### Stated problem
Count the lines in the records below that contain the string "tuplet", matching case exactly. Give only the number.

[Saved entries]
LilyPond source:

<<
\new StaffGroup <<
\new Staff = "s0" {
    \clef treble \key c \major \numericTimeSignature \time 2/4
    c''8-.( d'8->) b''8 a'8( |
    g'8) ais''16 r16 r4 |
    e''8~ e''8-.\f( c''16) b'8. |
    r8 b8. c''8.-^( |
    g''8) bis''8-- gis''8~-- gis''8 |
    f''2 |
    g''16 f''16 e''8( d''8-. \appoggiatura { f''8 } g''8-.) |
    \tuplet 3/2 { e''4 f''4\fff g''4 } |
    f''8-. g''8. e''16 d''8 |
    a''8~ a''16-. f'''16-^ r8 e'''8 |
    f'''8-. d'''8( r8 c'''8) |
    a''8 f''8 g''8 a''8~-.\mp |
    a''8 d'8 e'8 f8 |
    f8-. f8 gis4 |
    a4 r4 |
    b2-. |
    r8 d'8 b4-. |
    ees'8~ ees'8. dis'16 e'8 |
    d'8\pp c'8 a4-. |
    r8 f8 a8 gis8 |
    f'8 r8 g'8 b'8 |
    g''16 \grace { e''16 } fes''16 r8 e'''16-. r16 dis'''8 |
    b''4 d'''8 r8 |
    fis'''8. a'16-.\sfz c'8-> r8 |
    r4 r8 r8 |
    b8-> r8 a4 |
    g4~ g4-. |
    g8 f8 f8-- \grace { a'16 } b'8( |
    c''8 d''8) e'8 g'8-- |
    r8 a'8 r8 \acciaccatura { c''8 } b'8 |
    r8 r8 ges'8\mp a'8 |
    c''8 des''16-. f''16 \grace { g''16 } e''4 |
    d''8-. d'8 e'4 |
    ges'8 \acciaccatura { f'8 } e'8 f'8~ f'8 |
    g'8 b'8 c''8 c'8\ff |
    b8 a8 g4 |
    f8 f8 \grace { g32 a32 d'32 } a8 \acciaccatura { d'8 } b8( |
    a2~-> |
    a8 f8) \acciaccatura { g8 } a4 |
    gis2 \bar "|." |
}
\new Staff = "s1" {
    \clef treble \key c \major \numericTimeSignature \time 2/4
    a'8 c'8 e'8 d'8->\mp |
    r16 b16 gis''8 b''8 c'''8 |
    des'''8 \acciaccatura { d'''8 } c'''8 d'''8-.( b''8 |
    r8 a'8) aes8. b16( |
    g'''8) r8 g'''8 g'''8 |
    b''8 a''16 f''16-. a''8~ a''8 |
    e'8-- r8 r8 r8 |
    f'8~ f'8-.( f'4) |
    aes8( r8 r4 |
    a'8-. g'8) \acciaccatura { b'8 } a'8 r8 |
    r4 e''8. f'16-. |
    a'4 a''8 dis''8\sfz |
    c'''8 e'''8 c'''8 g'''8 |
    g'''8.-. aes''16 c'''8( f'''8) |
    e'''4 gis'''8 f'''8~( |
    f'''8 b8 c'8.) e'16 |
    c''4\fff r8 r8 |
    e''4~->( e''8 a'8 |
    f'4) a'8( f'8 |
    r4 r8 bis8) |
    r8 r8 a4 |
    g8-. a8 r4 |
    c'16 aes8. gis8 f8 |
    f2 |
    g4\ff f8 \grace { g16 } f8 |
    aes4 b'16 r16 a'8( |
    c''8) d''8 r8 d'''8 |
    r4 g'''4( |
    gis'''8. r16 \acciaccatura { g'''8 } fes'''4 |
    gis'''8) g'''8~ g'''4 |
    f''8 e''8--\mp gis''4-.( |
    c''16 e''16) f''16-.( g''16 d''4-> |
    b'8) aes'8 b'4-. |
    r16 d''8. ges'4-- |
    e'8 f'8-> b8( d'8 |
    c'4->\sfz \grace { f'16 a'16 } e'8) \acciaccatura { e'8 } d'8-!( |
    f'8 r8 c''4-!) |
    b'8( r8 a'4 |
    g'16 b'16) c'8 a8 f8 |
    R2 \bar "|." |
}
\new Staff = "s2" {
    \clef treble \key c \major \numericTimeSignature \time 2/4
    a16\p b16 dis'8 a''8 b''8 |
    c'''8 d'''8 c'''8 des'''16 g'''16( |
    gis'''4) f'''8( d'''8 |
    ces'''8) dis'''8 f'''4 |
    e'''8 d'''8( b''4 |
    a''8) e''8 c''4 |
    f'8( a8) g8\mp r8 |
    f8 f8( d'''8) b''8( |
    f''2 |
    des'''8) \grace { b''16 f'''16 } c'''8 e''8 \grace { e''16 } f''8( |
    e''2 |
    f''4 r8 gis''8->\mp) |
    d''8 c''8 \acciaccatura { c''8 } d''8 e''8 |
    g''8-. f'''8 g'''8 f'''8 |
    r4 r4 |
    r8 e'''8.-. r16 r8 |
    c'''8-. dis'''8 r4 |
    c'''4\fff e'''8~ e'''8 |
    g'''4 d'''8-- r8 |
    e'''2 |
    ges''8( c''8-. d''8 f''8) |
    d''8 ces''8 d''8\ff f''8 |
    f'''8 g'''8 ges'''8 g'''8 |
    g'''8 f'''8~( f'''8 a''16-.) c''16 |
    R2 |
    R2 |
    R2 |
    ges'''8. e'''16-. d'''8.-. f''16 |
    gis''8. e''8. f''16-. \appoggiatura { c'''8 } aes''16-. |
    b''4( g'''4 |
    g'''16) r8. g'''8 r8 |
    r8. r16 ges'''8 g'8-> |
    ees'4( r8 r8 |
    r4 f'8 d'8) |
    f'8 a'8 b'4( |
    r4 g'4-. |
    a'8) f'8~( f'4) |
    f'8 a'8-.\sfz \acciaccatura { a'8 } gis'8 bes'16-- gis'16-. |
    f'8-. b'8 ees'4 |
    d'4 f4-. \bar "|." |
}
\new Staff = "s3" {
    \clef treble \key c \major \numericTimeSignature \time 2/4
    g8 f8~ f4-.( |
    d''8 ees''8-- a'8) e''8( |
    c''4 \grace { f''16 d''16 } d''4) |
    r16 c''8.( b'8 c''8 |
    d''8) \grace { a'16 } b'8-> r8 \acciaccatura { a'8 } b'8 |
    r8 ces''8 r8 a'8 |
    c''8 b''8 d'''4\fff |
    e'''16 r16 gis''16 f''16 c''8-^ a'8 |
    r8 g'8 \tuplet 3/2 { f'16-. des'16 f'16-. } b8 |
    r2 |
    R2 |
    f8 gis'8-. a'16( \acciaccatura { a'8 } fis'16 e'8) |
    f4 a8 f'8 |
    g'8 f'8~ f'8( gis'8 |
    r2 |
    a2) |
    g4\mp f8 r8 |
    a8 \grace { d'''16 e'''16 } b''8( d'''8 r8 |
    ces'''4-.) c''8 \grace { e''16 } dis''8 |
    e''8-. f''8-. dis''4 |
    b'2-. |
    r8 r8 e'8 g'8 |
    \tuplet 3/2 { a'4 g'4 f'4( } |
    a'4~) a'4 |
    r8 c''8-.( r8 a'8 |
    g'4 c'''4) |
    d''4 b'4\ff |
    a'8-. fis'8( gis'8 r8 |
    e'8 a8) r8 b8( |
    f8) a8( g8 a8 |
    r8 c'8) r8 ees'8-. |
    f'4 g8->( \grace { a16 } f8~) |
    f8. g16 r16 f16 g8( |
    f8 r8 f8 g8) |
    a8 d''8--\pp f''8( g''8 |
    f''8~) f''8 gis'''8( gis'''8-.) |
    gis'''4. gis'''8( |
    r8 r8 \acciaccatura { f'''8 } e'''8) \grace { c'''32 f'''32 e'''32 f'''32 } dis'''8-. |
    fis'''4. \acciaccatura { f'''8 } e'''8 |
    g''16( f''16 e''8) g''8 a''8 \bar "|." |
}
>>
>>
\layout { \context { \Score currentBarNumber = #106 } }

### Finished exercise
3